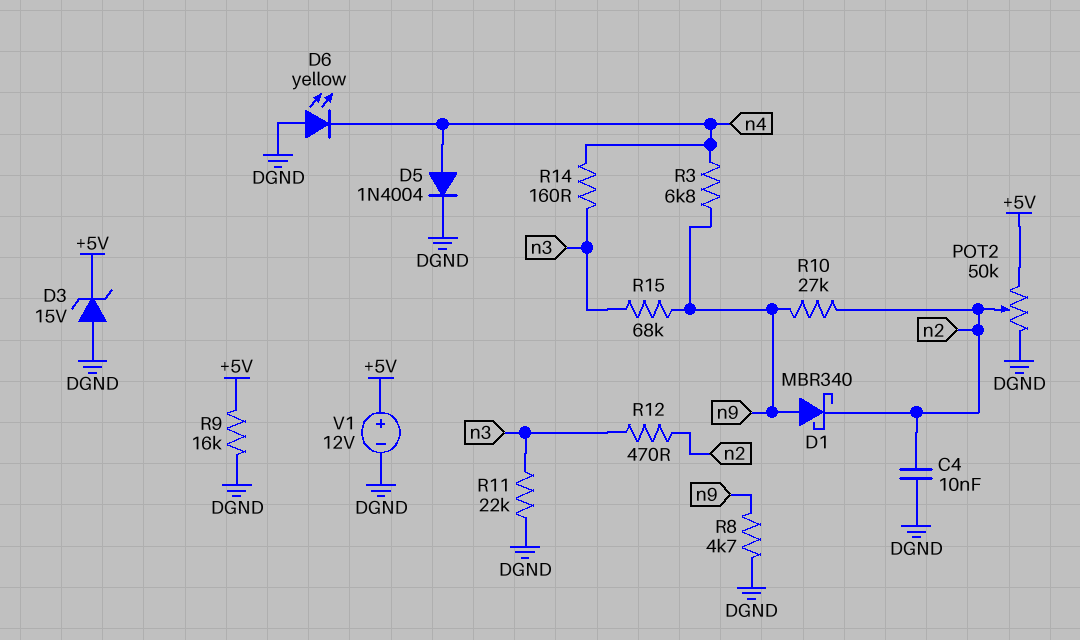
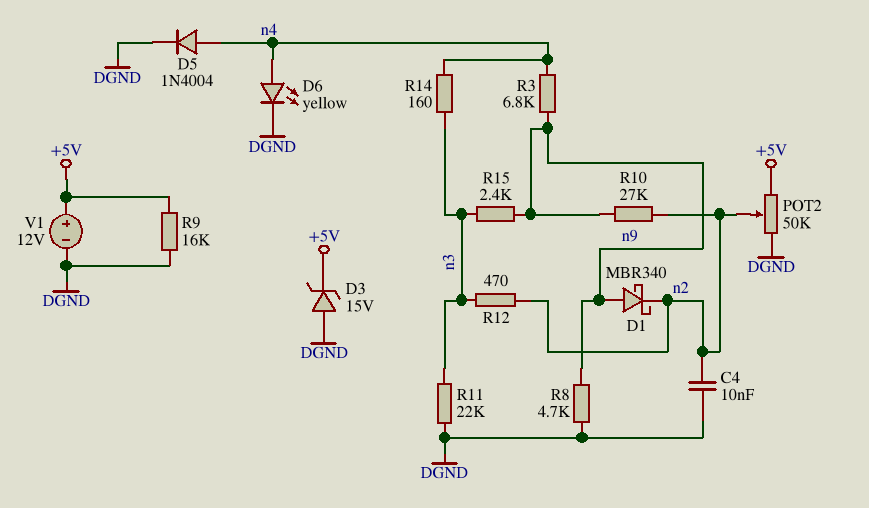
D6: LED yellow (A DGND, K n4) -> LED yellow (A n4, K DGND)
R15: 68k (n3, n9) -> 2.4k (n3, n9)

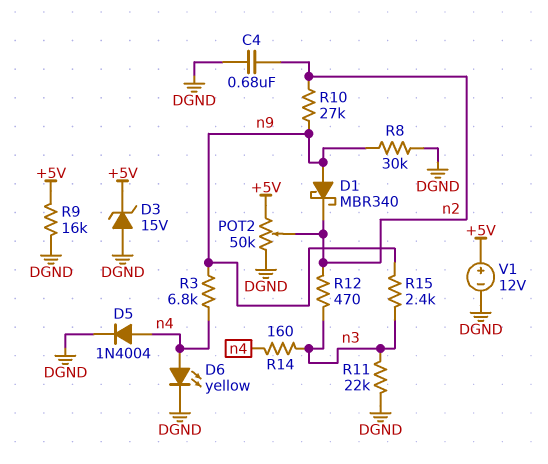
C4: 10nF (DGND, n2) -> 680nF (DGND, n2)
R8: 4.7k (DGND, n9) -> 30k (DGND, n9)

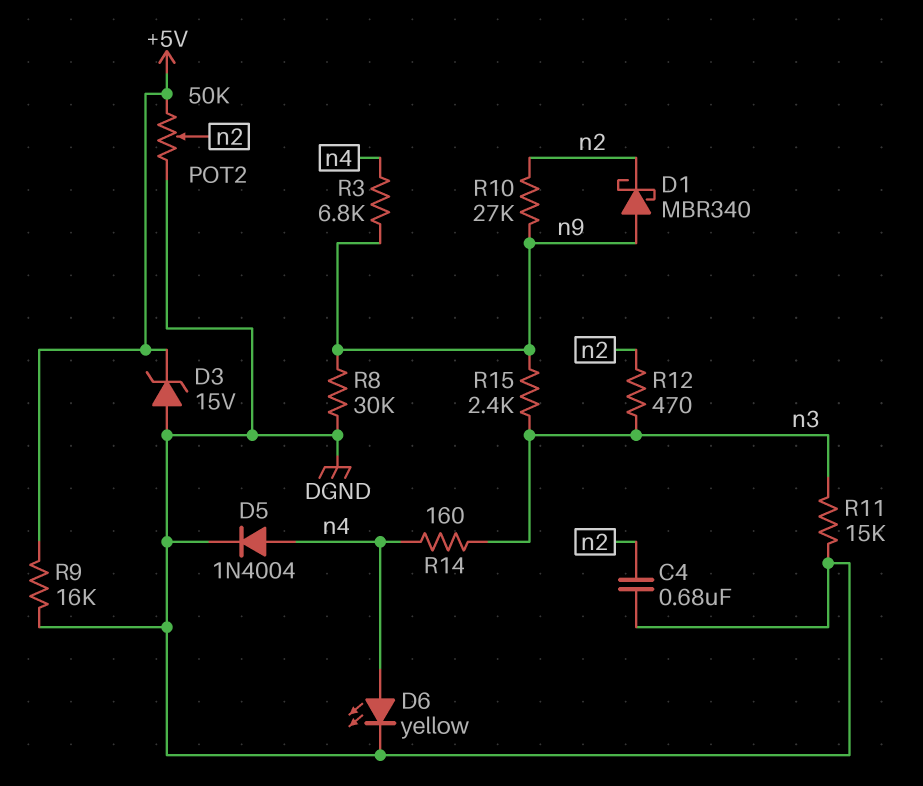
R11: 22k (DGND, n3) -> 15k (DGND, n3)
V1: 12V (plus +5V, minus DGND) -> none

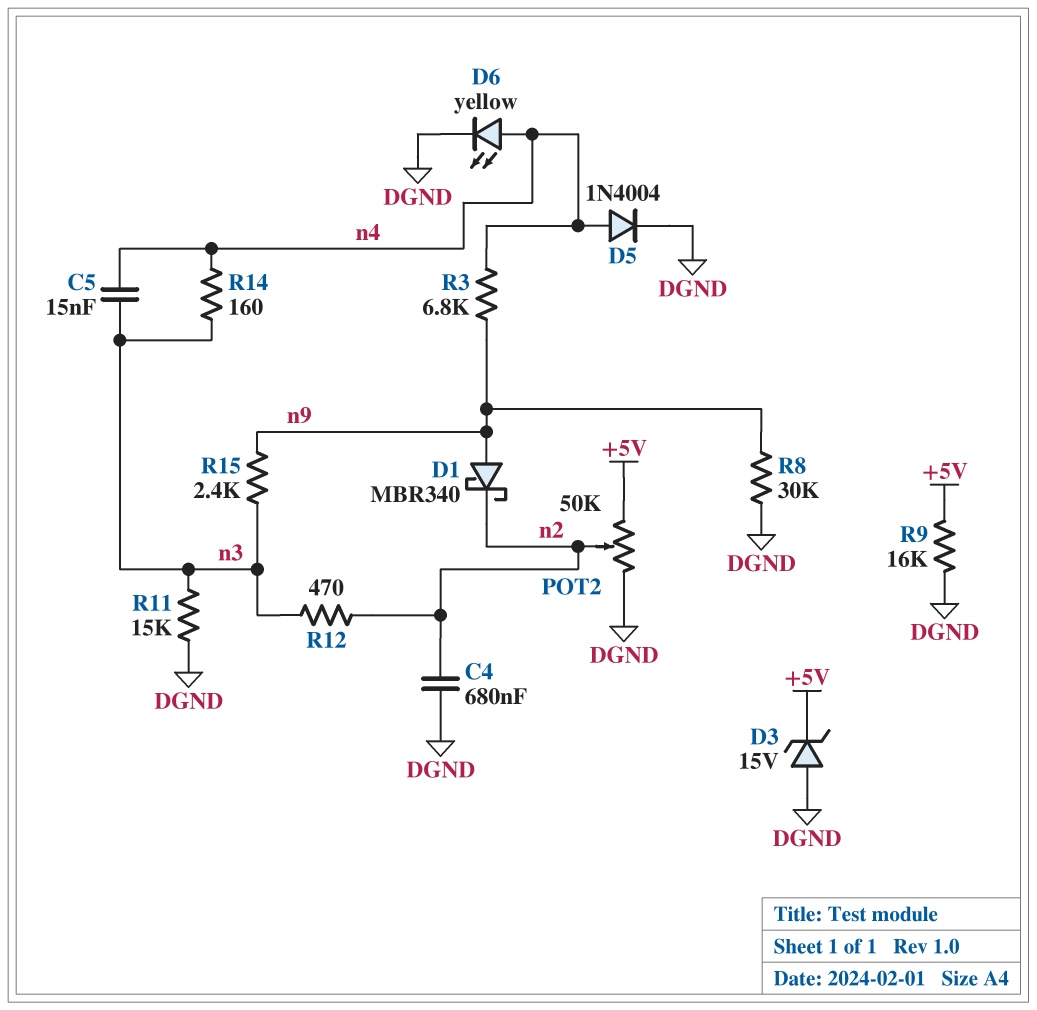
C5: none -> 15nF (n3, n4)
R10: 27k (n2, n9) -> none

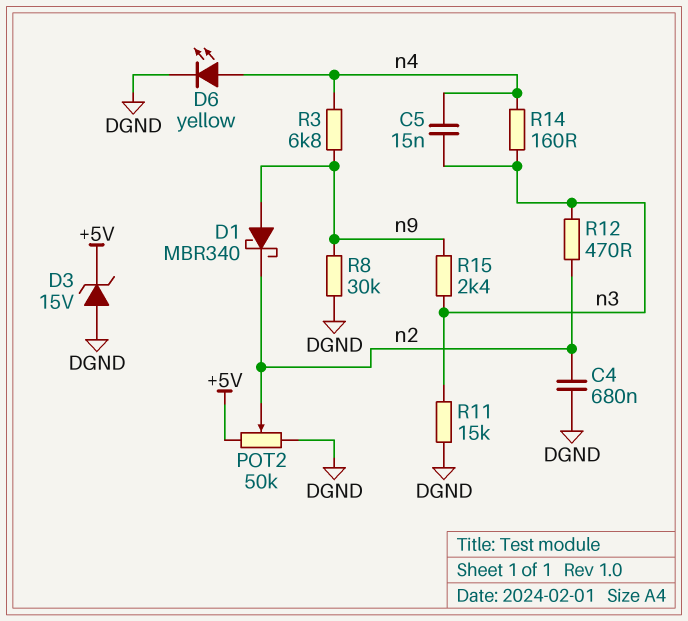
D5: diode 1N4004 (A n4, K DGND) -> none
R9: 16k (+5V, DGND) -> none

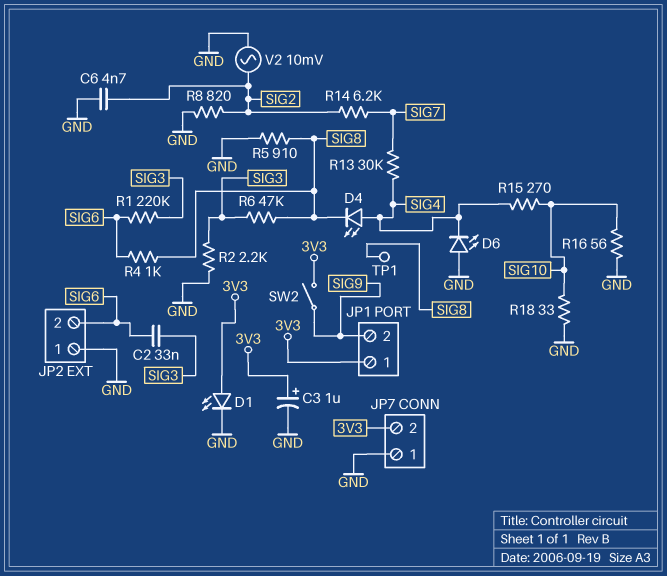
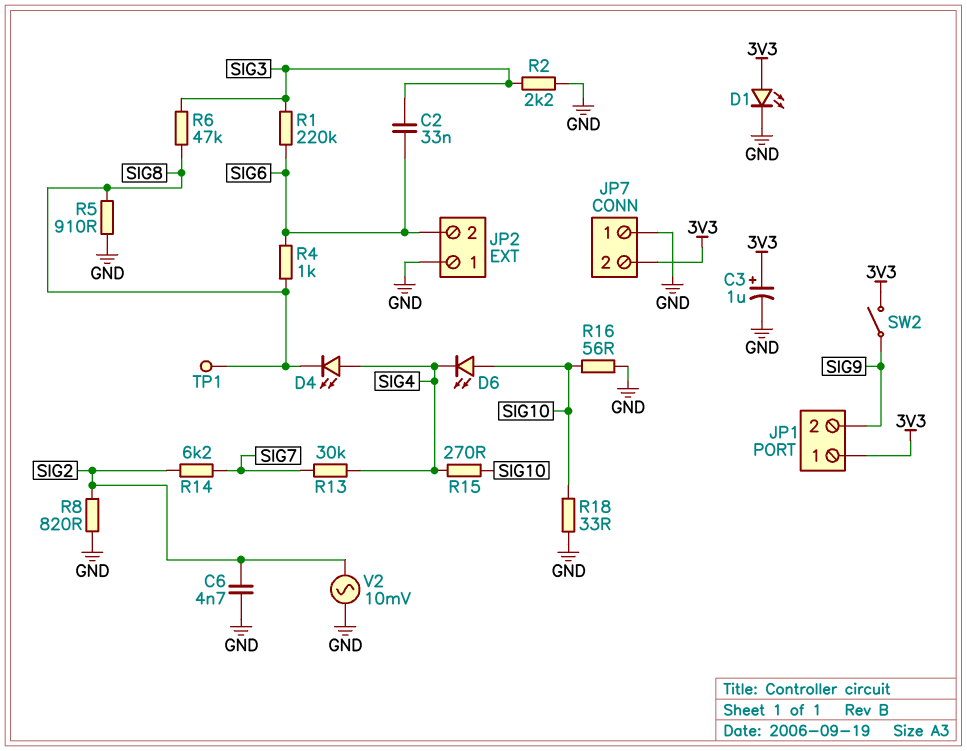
D6: LED (A GND, K SIG4) -> LED (A SIG10, K SIG4)

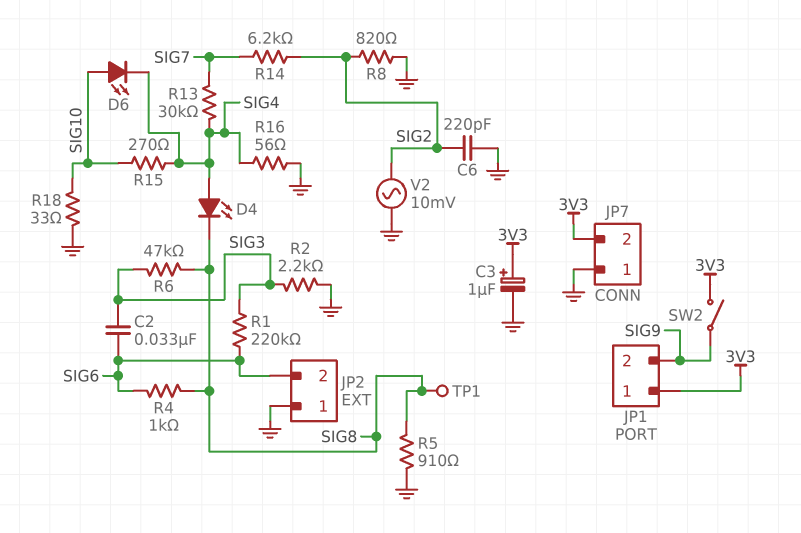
C6: 4.7nF (GND, SIG2) -> 220pF (GND, SIG2)
D1: LED (A 3V3, K GND) -> none
R16: 56 (GND, SIG10) -> 56 (GND, SIG4)

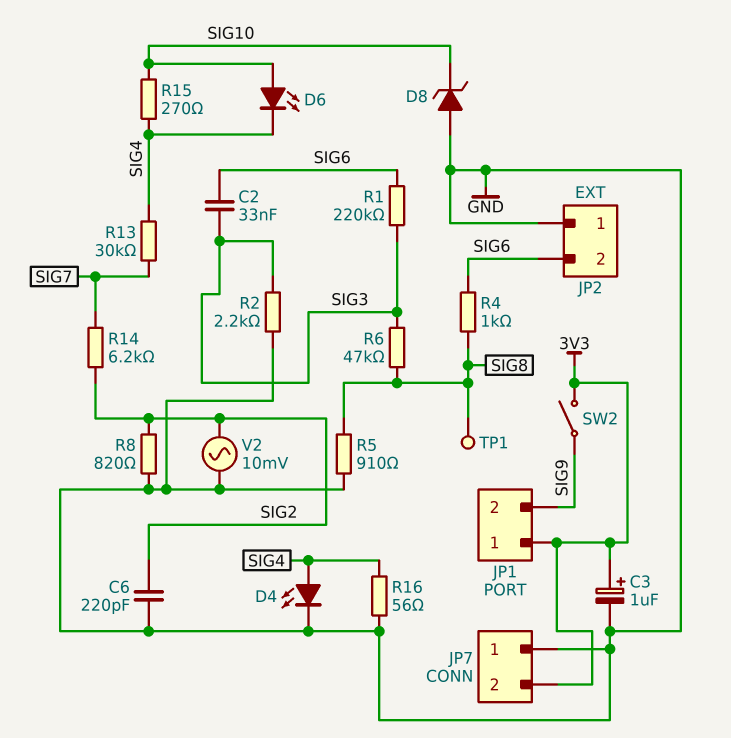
D4: LED (A SIG4, K SIG8) -> LED (A SIG4, K GND)
D8: none -> zener (A GND, K SIG10)
R18: 33 (GND, SIG10) -> none

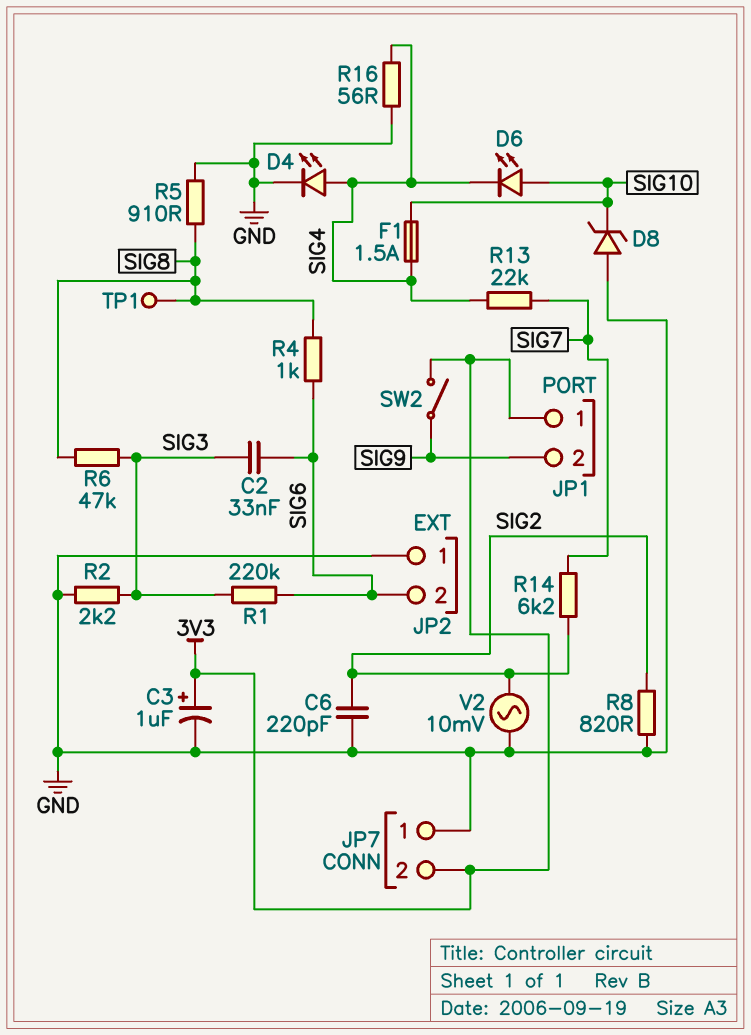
F1: none -> 1.5A (SIG4, SIG10)
R13: 30k (SIG4, SIG7) -> 22k (SIG4, SIG7)
R15: 270 (SIG4, SIG10) -> none

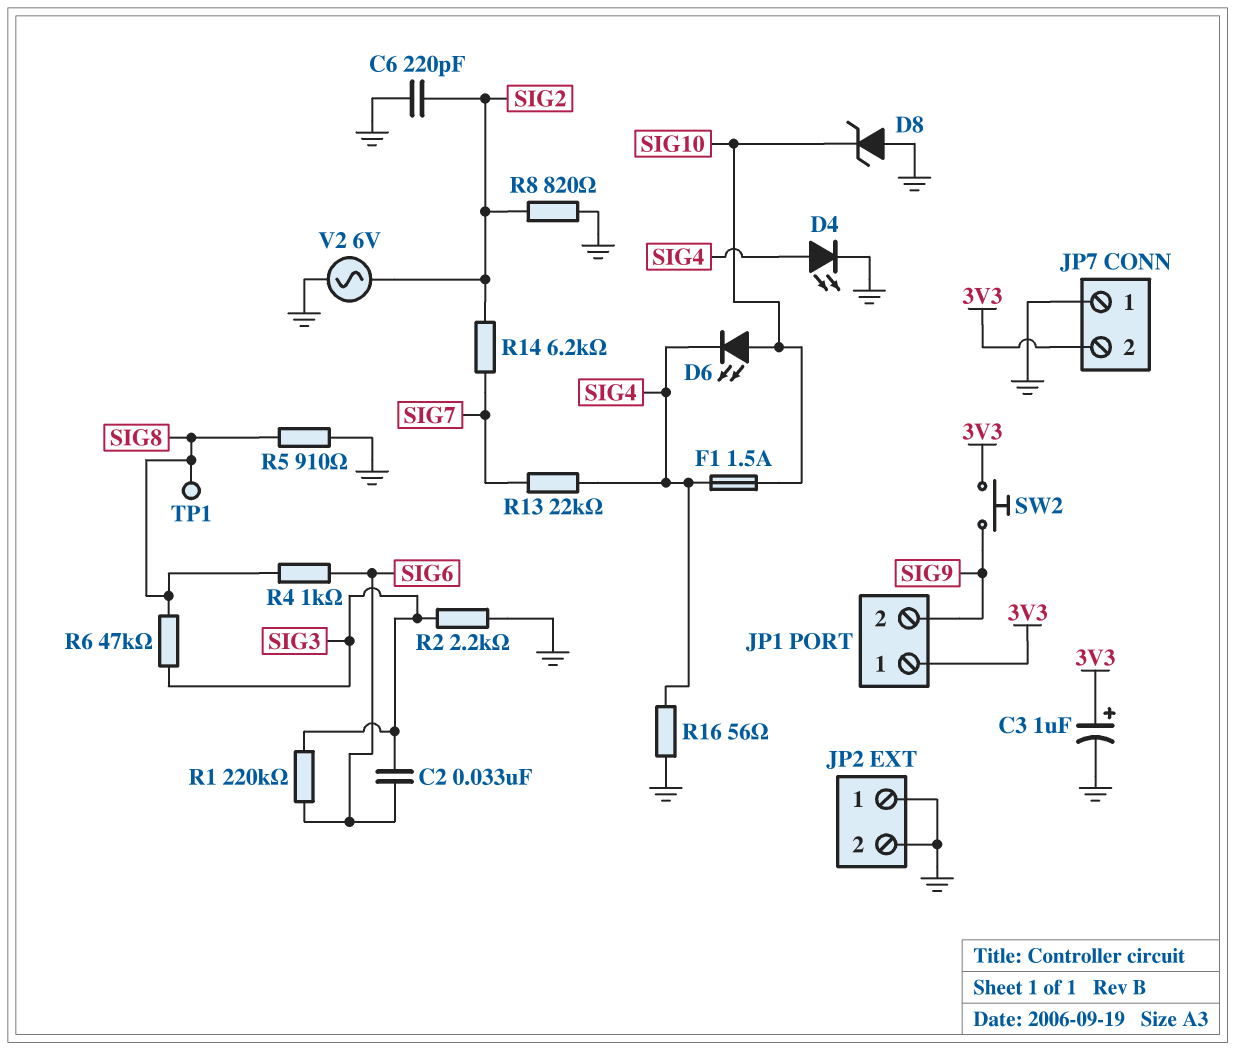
JP2 pin 2: SIG6 -> GND
SW2: switch (3V3, SIG9) -> button (3V3, SIG9)
V2: AC 10mV (GND, SIG2) -> AC 6V (GND, SIG2)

§ Brief
Output the lines above in full and exactly as given, omitting any pictures.

§ Answer below
D6: LED yellow (A DGND, K n4) -> LED yellow (A n4, K DGND)
R15: 68k (n3, n9) -> 2.4k (n3, n9)

C4: 10nF (DGND, n2) -> 680nF (DGND, n2)
R8: 4.7k (DGND, n9) -> 30k (DGND, n9)

R11: 22k (DGND, n3) -> 15k (DGND, n3)
V1: 12V (plus +5V, minus DGND) -> none

C5: none -> 15nF (n3, n4)
R10: 27k (n2, n9) -> none

D5: diode 1N4004 (A n4, K DGND) -> none
R9: 16k (+5V, DGND) -> none

D6: LED (A GND, K SIG4) -> LED (A SIG10, K SIG4)

C6: 4.7nF (GND, SIG2) -> 220pF (GND, SIG2)
D1: LED (A 3V3, K GND) -> none
R16: 56 (GND, SIG10) -> 56 (GND, SIG4)

D4: LED (A SIG4, K SIG8) -> LED (A SIG4, K GND)
D8: none -> zener (A GND, K SIG10)
R18: 33 (GND, SIG10) -> none

F1: none -> 1.5A (SIG4, SIG10)
R13: 30k (SIG4, SIG7) -> 22k (SIG4, SIG7)
R15: 270 (SIG4, SIG10) -> none

JP2 pin 2: SIG6 -> GND
SW2: switch (3V3, SIG9) -> button (3V3, SIG9)
V2: AC 10mV (GND, SIG2) -> AC 6V (GND, SIG2)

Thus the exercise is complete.